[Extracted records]
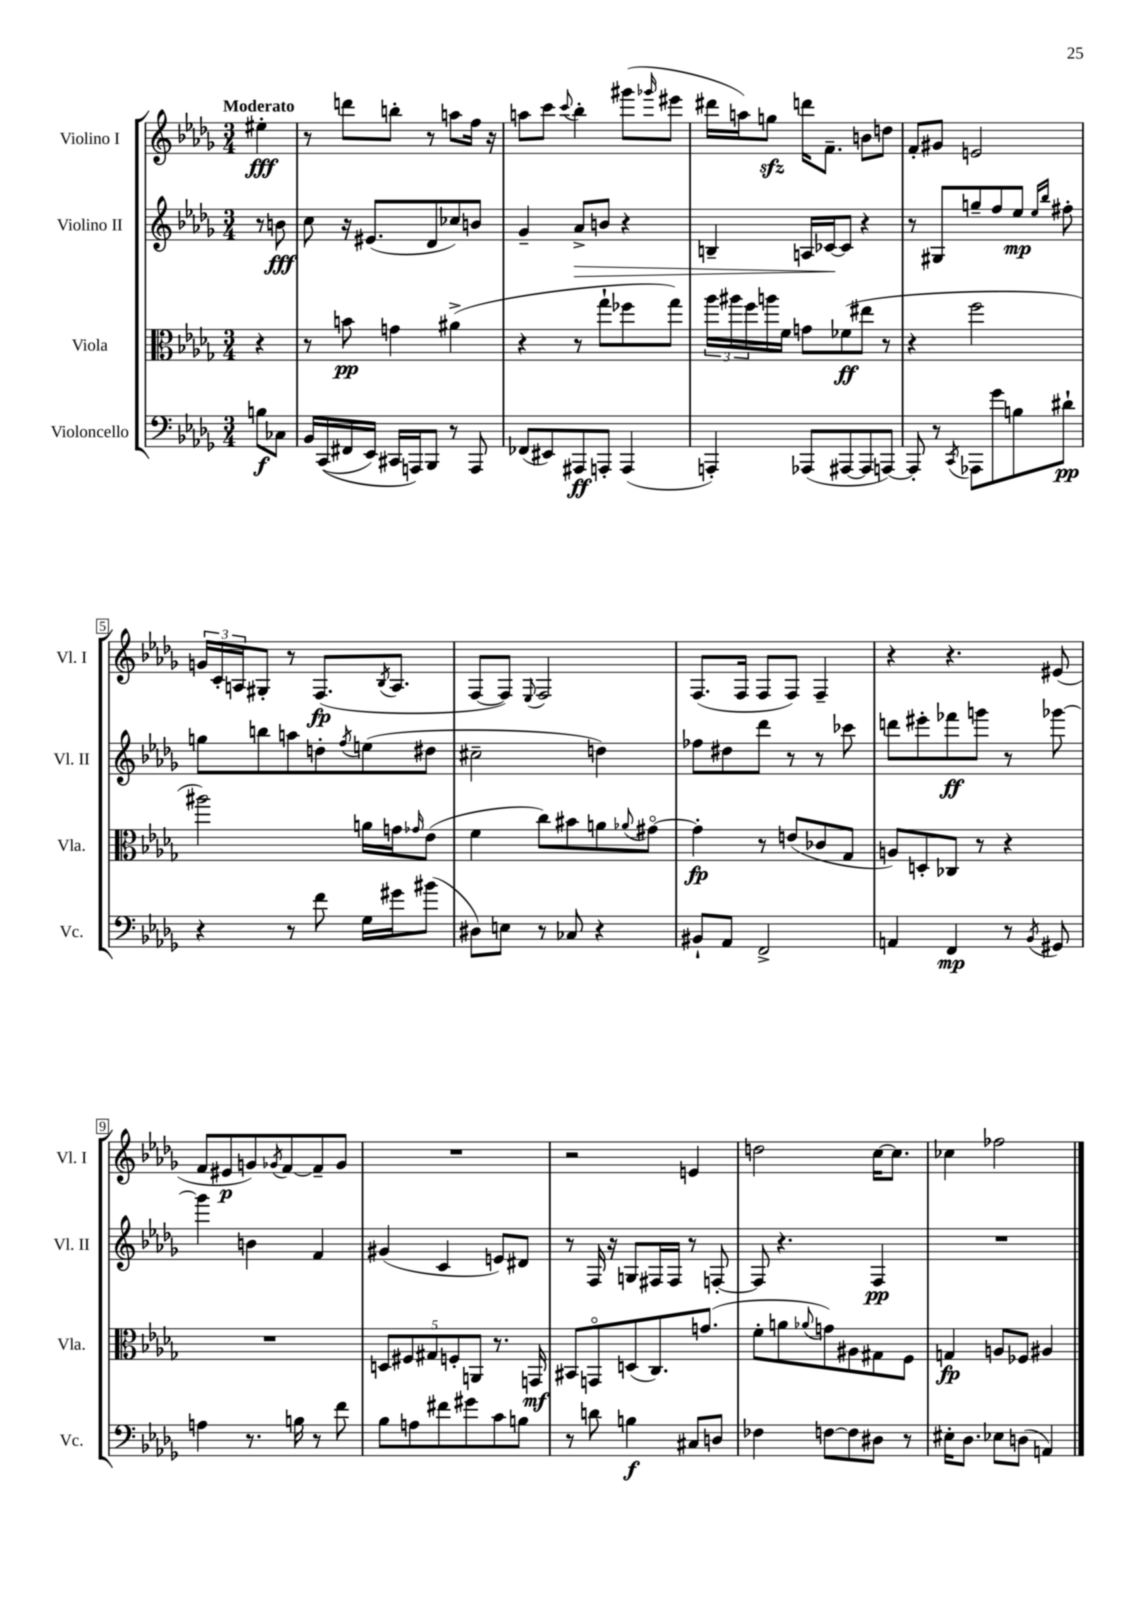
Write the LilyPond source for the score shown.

<<
\new StaffGroup <<
\new Staff = "s0" \with { instrumentName = "Violino I" shortInstrumentName = "Vl. I" } {
    \clef treble \key des \major \numericTimeSignature \time 3/4 \partial 4 \tempo "Moderato"
    eis''4-.\fff |
    r8 d'''8 b''8-. r8 a''8 f''16 r16 |
    a''8 c'''8 \appoggiatura { c'''8 } bes''4-. gis'''8( \grace { ges'''16 } eis'''8 |
    dis'''16 a''16) g''8\sfz d'''16 f'8.-- b'8 d''8 |
    f'8-. gis'8 e'2 |
    \tuplet 3/2 { g'16 c'16-. a16 } gis8-. r8 f8.\fp( \acciaccatura { bes8 } a8. |
    f8~ f8) \appoggiatura { ees8 } f2 |
    f8.( f16 f8 f8) f4-- |
    r4 r4. eis'8( |
    f'8 eis'8\p g'8) \acciaccatura { ges'8 } f'8~ f'8-- ges'8 |
    R2. |
    r2 e'4 |
    d''2 c''16~ c''8. |
    ces''4 fes''2 \bar "|." |
}
\new Staff = "s1" \with { instrumentName = "Violino II" shortInstrumentName = "Vl. II" } {
    \clef treble \key des \major \numericTimeSignature \time 3/4 \partial 4
    r8 b'8\fff |
    c''8 r16 eis'8.( des'8 ces''8) b'8 |
    ges'4-- aes'8->\> b'8 r4 |
    b4-- a16 ces'16~\! ces'8 r4 |
    r8 gis8 g''8-- f''8 ees''8\mp \grace { ees''16 bes''16 } fis''8-. |
    g''8 b''8 a''8 d''8-. \acciaccatura { f''8 } e''8( dis''8 |
    cis''2-- d''4) |
    fes''8 dis''8 des'''8 r8 r8 ces'''8 |
    d'''8 eis'''8-. fes'''8\ff g'''8 r8 ges'''8~ |
    ges'''4 b'4 f'4 |
    gis'4( c'4 e'8) dis'8 |
    r8 f16 r16 g8 fis16 fis16 r8 f8~-. |
    f8 r4. f4\pp |
    R2. \bar "|." |
}
\new Staff = "s2" \with { instrumentName = "Viola" shortInstrumentName = "Vla." } {
    \clef alto \key des \major \numericTimeSignature \time 3/4 \partial 4
    r4 |
    r8 b'8\pp g'4 ais'4->( |
    r4 r8 ges''8-! fes''8 ges''8) |
    \tuplet 3/2 { aes''16 ais''16 f''16 } a''16 f'16 g'8 fes'8\ff( eis''8 r8 |
    r4 f''2 |
    ais''2) a'16 g'16 \grace { ges'16 } ees'8( |
    f'4 c''8) bis'8 a'8 \appoggiatura { aes'8 } gis'8~\flageolet |
    gis'4-.\fp r8 e'8( ces'8 ges8 |
    a8) d8-. ces8 r8 r4 |
    R2. |
    \tuplet 5/4 { d8 fis8 gis8 f8-. a,8 } r8. g,16\mf |
    bis,8 g,8\flageolet d8( c8.) g'8.( |
    f'8-. a'8 \appoggiatura { aes'8 } g'8) ais8 gis8 f8 |
    g4\fp a8 fes8 ais4 \bar "|." |
}
\new Staff = "s3" \with { instrumentName = "Violoncello" shortInstrumentName = "Vc." } {
    \clef bass \key des \major \numericTimeSignature \time 3/4 \partial 4
    b8\f ces8 |
    bes,16 c,16(\( fis,16 ees,16) cis,16 a,,16\) bes,,8 r8 a,,8 |
    fes,8( eis,8) ais,,8\ff a,,8-. a,,4( |
    a,,4-.) aes,,8( ais,,8~ ais,,8 a,,8~) |
    a,,8-. r8 \acciaccatura { c,8 } aes,,8 ges'8 b8 dis'8-!\pp |
    r4 r8 f'8 ges16 gis'16 bis'8( |
    dis8) e8 r8 ces8 r4 |
    bis,8-! aes,8 f,2-> |
    a,4 f,4\mp r8 \acciaccatura { bes,8 } gis,8 |
    a4 r8. b16 r8 f'8 |
    bes8 a8 fis'8 gis'8 c'8 b8 |
    r8 d'8 b4\f cis8 d8 |
    fes4 f8~ f8 dis8 r8 |
    eis16-. des8. ees8 d8( a,4) \bar "|." |
}
>>
>>
\layout { \context { \Score \override BarNumber.stencil = #(make-stencil-boxer 0.1 0.3 ly:text-interface::print) } }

** What the task asks **
Tally the lines of the items above that contain the string "flageolet", treating case as significant, and give only the number.

** Problem solution **
2